▶ **EXERCISE MATERIAL**:
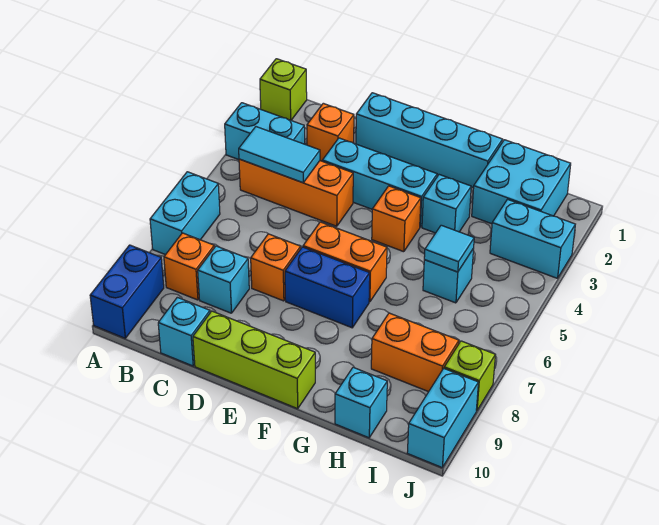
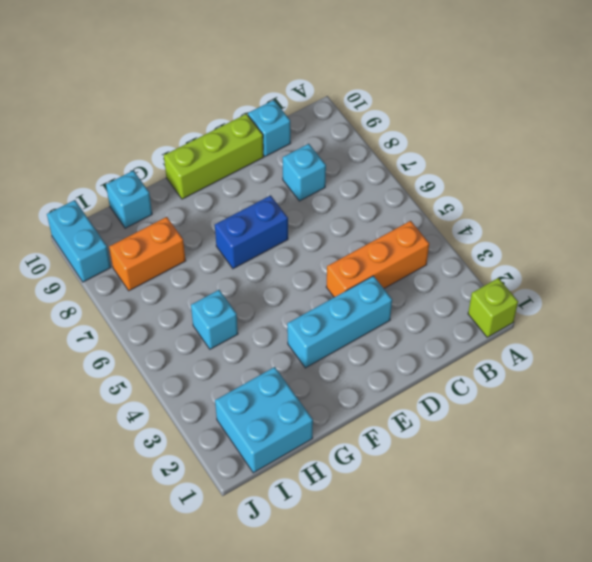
none -> cyan brick A3:B3 level 1
none -> cyan brick A6:A7 level 1
none -> blue brick A9:A10 level 1

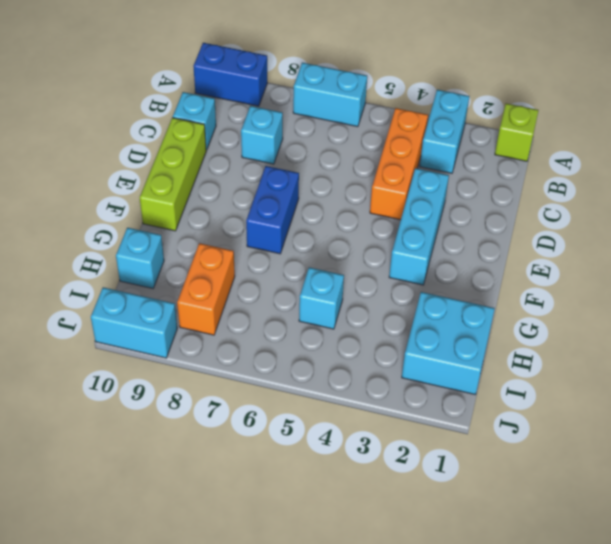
none -> orange brick B8 level 1
none -> orange brick C2 level 1
none -> cyan brick D1:G1 level 1

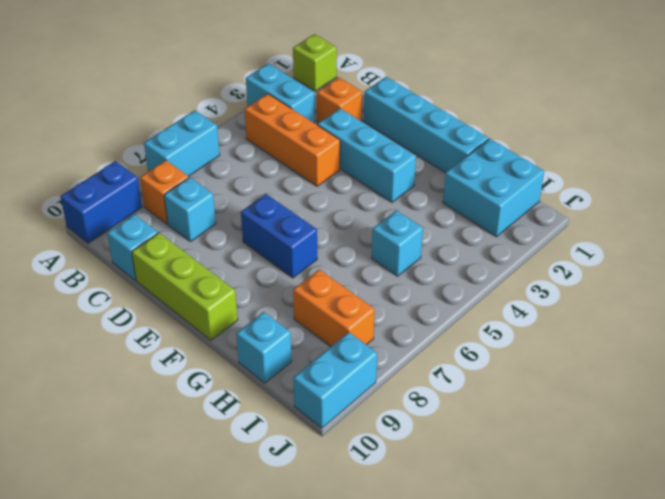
none -> orange brick D7 level 1
none -> orange brick E6:F6 level 1
none -> orange brick F4 level 1

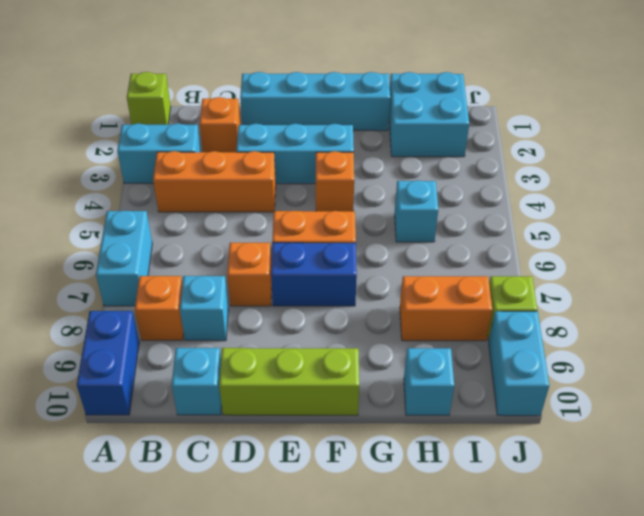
none -> cyan brick G3 level 1
none -> cyan brick I3:J3 level 1
none -> cyan tile B4:C4 level 2

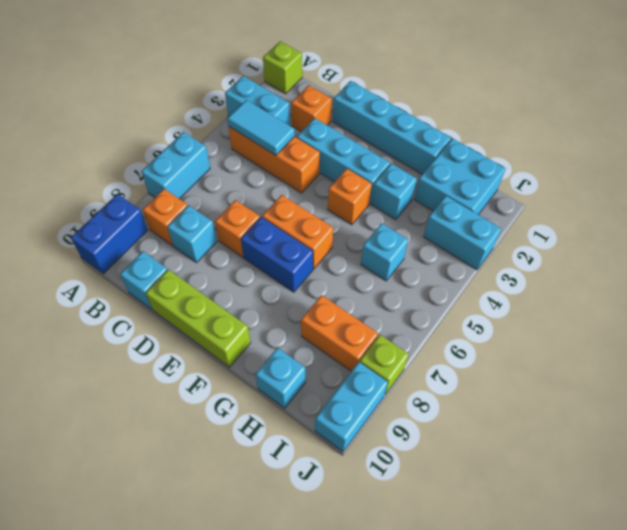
none -> cyan tile H5 level 2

▶ **TASK INSTRUCTIONS**: In the reply, each line of the data must appear exactly as written, and no picture may appear.

▶ **SOLVED PROBLEM**:
none -> cyan brick A3:B3 level 1
none -> cyan brick A6:A7 level 1
none -> blue brick A9:A10 level 1

none -> orange brick B8 level 1
none -> orange brick C2 level 1
none -> cyan brick D1:G1 level 1

none -> orange brick D7 level 1
none -> orange brick E6:F6 level 1
none -> orange brick F4 level 1

none -> cyan brick G3 level 1
none -> cyan brick I3:J3 level 1
none -> cyan tile B4:C4 level 2

none -> cyan tile H5 level 2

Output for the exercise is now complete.